## Work task:
Everything from the first line of the data through the line with "(301, 257) = (307, 169): red cactus -> none" is to be echoed exactly, minus the pictures.

## Supplied entries:
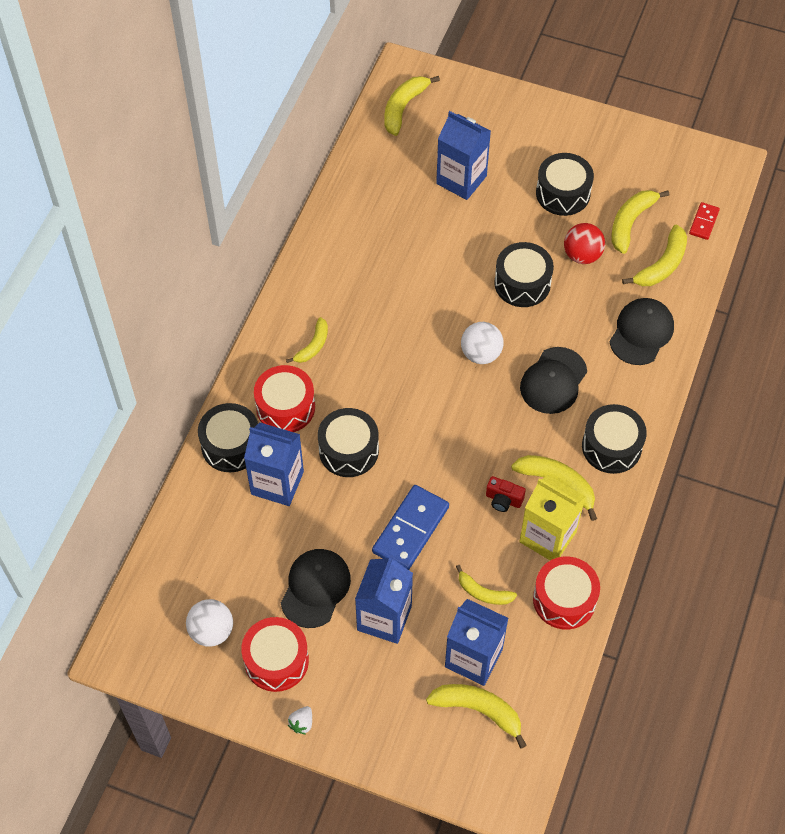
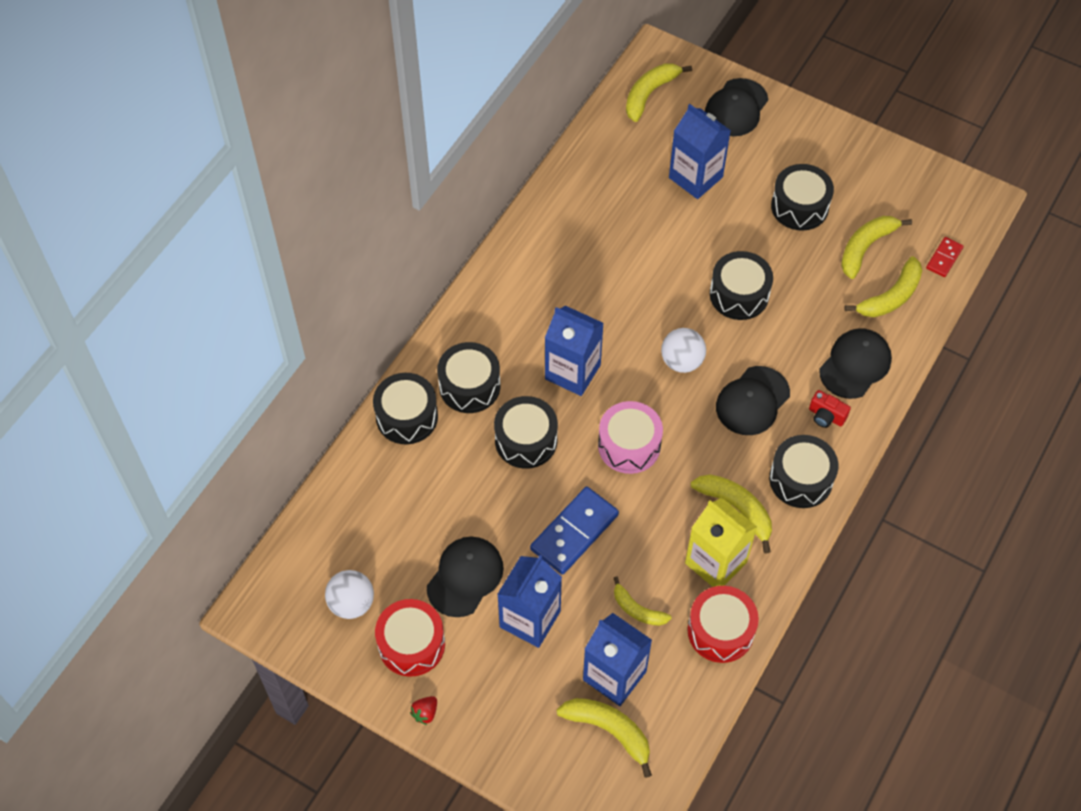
camera: 10 degrees right, 0 degrees up
(277, 483) = (446, 462): blue carton -> blue carton (572, 372)
(285, 407) = (469, 386): red drum -> black drum
(302, 723) = (425, 713): white strawberry -> red strawberry
(313, 346) = (509, 327): yellow banana -> none
(446, 440) = (629, 445): none -> pink drum
(487, 110) = (736, 108): none -> black cap
(503, 500) = (676, 517): red camera -> red camera (826, 416)
(582, 255) = (807, 274): red ball -> none

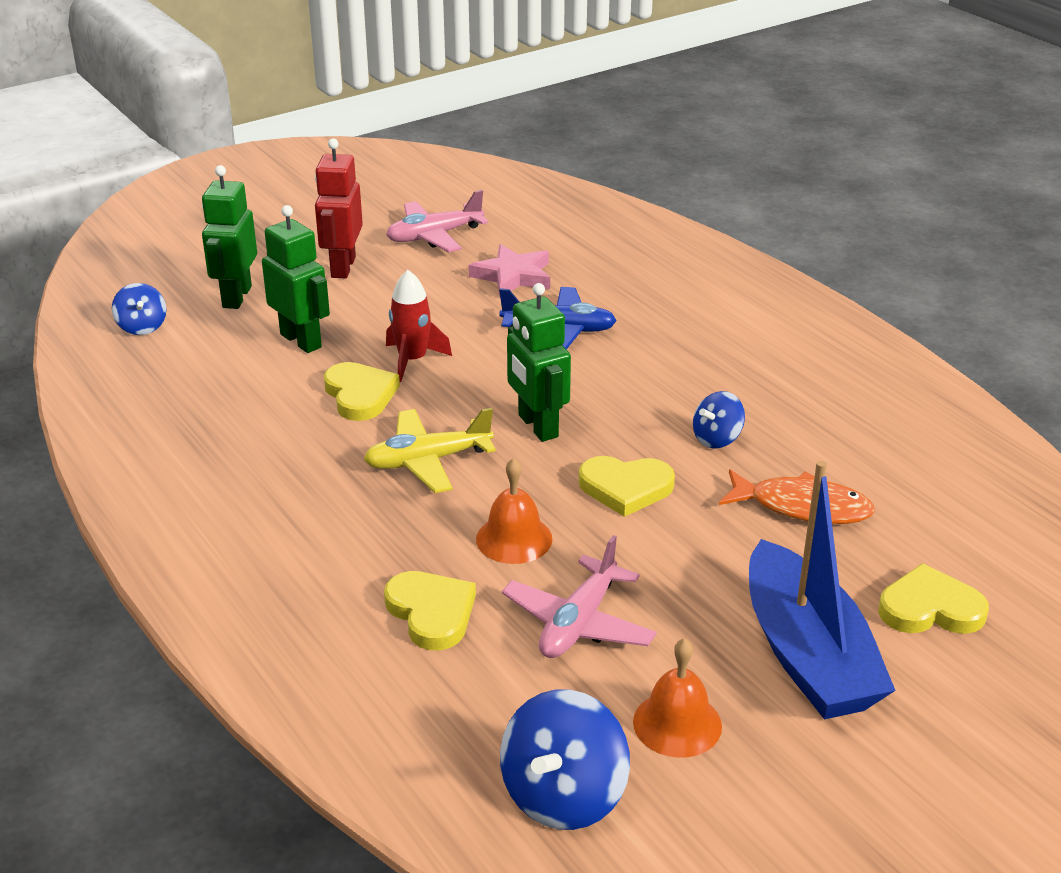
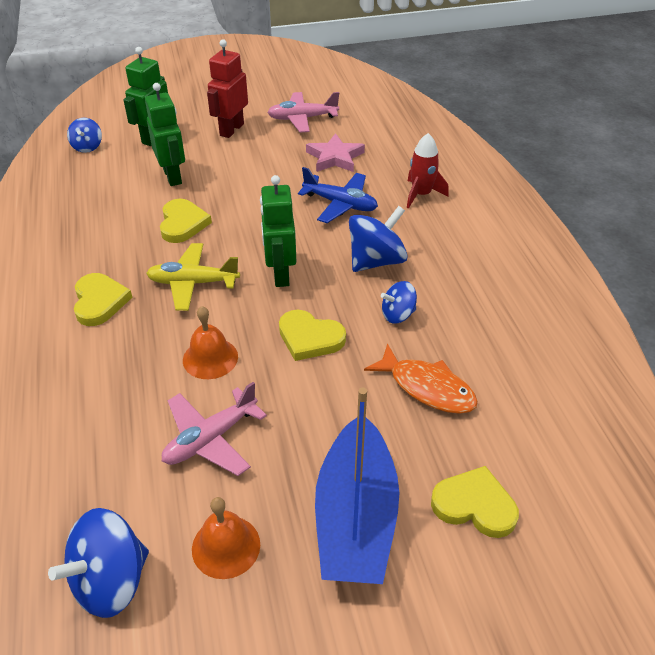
camera: 20 degrees right, 10 degrees up
(412, 360) = (231, 206): red rocket -> red rocket (421, 194)
(431, 613) = (121, 401): yellow heart -> yellow heart (99, 301)
(650, 386) = (376, 261): none -> blue spinning top

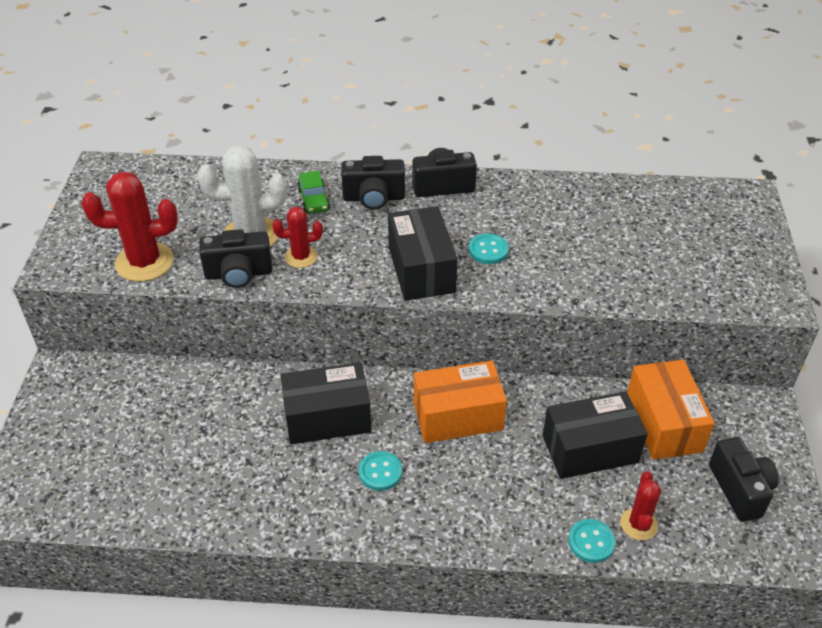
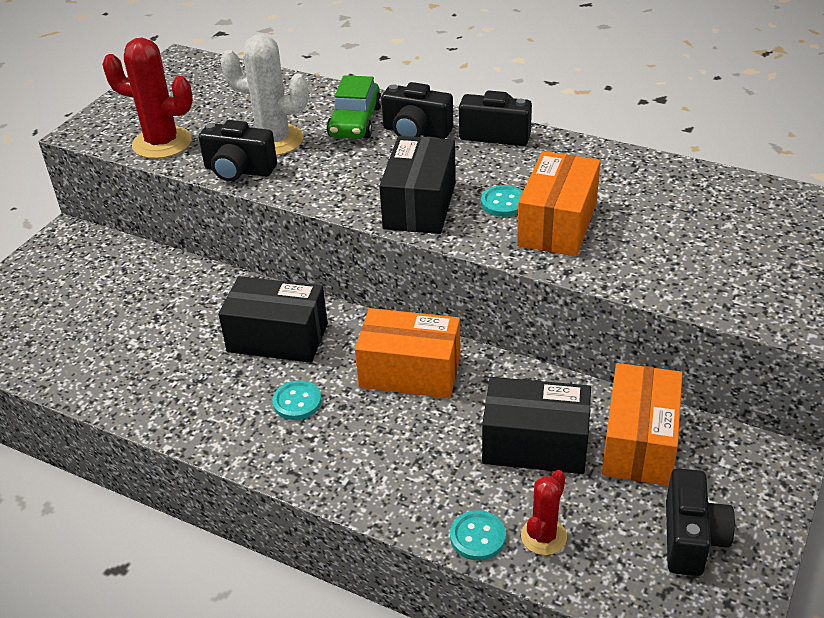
camera: 25 degrees right, 5 degrees down
(301, 257) = (307, 169): red cactus -> none
(314, 199) = (355, 122): green car -> green car, size x1.51
(542, 260) = (557, 224): none -> orange box

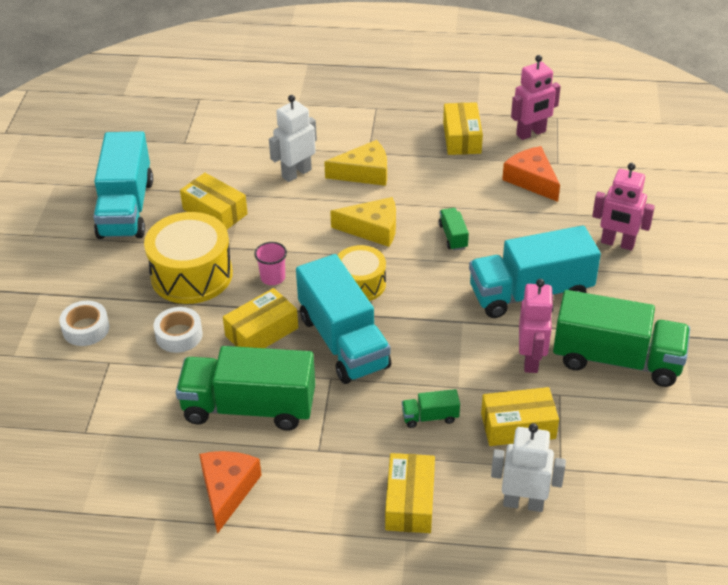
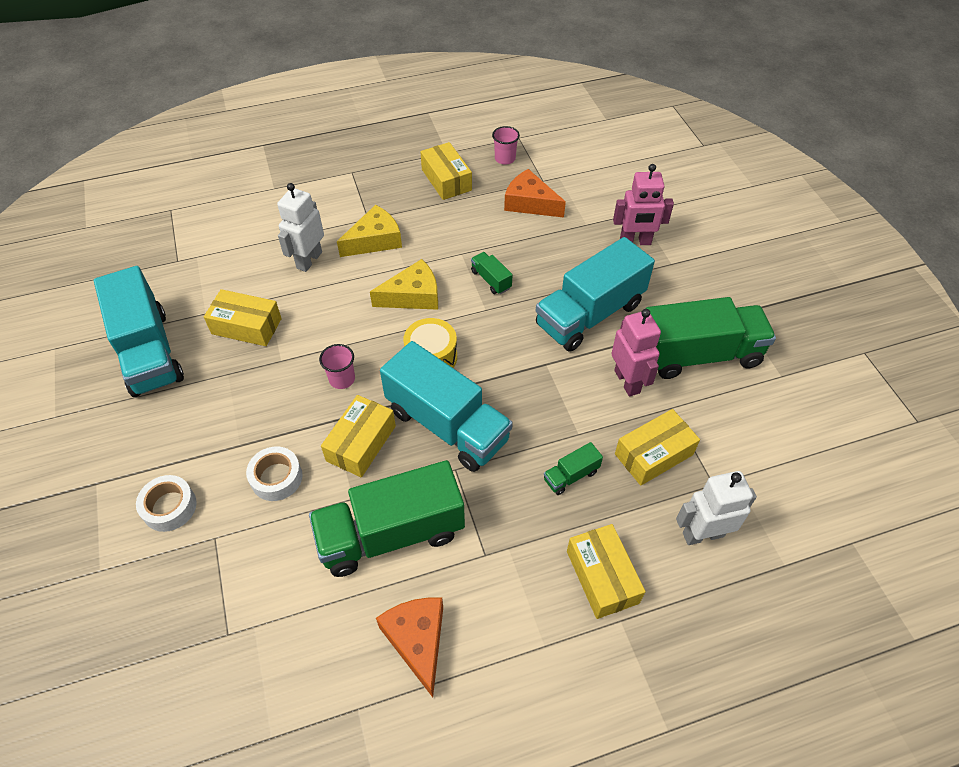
camera: 25 degrees left, 10 degrees up
(191, 275) = (256, 404): yellow drum -> none
(531, 133) = (505, 158): pink robot -> pink cup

## Solved exercise:
camera: 10 degrees right, 0 degrees up
(277, 483) = (446, 462): blue carton -> blue carton (572, 372)
(285, 407) = (469, 386): red drum -> black drum
(302, 723) = (425, 713): white strawberry -> red strawberry
(313, 346) = (509, 327): yellow banana -> none
(446, 440) = (629, 445): none -> pink drum
(487, 110) = (736, 108): none -> black cap
(503, 500) = (676, 517): red camera -> red camera (826, 416)
(582, 255) = (807, 274): red ball -> none

camera: 20 degrees right, 10 degrees up
(412, 360) = (231, 206): red rocket -> red rocket (421, 194)
(431, 613) = (121, 401): yellow heart -> yellow heart (99, 301)
(650, 386) = (376, 261): none -> blue spinning top

camera: 25 degrees right, 5 degrees down
(301, 257) = (307, 169): red cactus -> none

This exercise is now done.